Repeat every record exactly as written.

[Task data]:
^^^^^^^^^^^^^^^^

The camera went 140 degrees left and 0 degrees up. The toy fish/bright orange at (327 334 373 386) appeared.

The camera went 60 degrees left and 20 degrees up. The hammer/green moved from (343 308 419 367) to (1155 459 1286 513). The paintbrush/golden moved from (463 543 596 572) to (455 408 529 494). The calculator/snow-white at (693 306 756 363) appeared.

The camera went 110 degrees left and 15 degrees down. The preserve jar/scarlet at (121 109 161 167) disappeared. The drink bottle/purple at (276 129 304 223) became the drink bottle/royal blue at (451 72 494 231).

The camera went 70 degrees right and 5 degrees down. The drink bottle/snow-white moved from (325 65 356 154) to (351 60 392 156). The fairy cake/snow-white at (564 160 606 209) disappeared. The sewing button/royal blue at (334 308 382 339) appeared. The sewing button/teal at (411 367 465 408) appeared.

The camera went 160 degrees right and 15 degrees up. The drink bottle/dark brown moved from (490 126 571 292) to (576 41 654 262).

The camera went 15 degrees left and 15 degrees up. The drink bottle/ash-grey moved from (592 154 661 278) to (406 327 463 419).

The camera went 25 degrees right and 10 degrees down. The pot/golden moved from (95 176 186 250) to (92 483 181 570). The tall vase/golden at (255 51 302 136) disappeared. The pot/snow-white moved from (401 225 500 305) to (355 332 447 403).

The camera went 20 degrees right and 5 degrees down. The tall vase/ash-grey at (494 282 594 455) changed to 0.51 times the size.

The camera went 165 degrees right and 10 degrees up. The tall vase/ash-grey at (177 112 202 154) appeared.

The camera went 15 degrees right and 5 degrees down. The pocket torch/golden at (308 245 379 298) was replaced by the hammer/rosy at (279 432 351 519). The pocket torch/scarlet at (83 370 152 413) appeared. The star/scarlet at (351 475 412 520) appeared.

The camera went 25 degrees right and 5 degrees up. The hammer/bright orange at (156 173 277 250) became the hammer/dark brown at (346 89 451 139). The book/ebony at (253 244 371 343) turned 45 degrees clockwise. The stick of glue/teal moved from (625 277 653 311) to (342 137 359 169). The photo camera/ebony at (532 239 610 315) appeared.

^^^^^^^^^^^^^^^^

[Answer section]:
The camera went 140 degrees left and 0 degrees up. The toy fish/bright orange at (327 334 373 386) appeared.

The camera went 60 degrees left and 20 degrees up. The hammer/green moved from (343 308 419 367) to (1155 459 1286 513). The paintbrush/golden moved from (463 543 596 572) to (455 408 529 494). The calculator/snow-white at (693 306 756 363) appeared.

The camera went 110 degrees left and 15 degrees down. The preserve jar/scarlet at (121 109 161 167) disappeared. The drink bottle/purple at (276 129 304 223) became the drink bottle/royal blue at (451 72 494 231).

The camera went 70 degrees right and 5 degrees down. The drink bottle/snow-white moved from (325 65 356 154) to (351 60 392 156). The fairy cake/snow-white at (564 160 606 209) disappeared. The sewing button/royal blue at (334 308 382 339) appeared. The sewing button/teal at (411 367 465 408) appeared.

The camera went 160 degrees right and 15 degrees up. The drink bottle/dark brown moved from (490 126 571 292) to (576 41 654 262).

The camera went 15 degrees left and 15 degrees up. The drink bottle/ash-grey moved from (592 154 661 278) to (406 327 463 419).

The camera went 25 degrees right and 10 degrees down. The pot/golden moved from (95 176 186 250) to (92 483 181 570). The tall vase/golden at (255 51 302 136) disappeared. The pot/snow-white moved from (401 225 500 305) to (355 332 447 403).

The camera went 20 degrees right and 5 degrees down. The tall vase/ash-grey at (494 282 594 455) changed to 0.51 times the size.

The camera went 165 degrees right and 10 degrees up. The tall vase/ash-grey at (177 112 202 154) appeared.

The camera went 15 degrees right and 5 degrees down. The pocket torch/golden at (308 245 379 298) was replaced by the hammer/rosy at (279 432 351 519). The pocket torch/scarlet at (83 370 152 413) appeared. The star/scarlet at (351 475 412 520) appeared.

The camera went 25 degrees right and 5 degrees up. The hammer/bright orange at (156 173 277 250) became the hammer/dark brown at (346 89 451 139). The book/ebony at (253 244 371 343) turned 45 degrees clockwise. The stick of glue/teal moved from (625 277 653 311) to (342 137 359 169). The photo camera/ebony at (532 239 610 315) appeared.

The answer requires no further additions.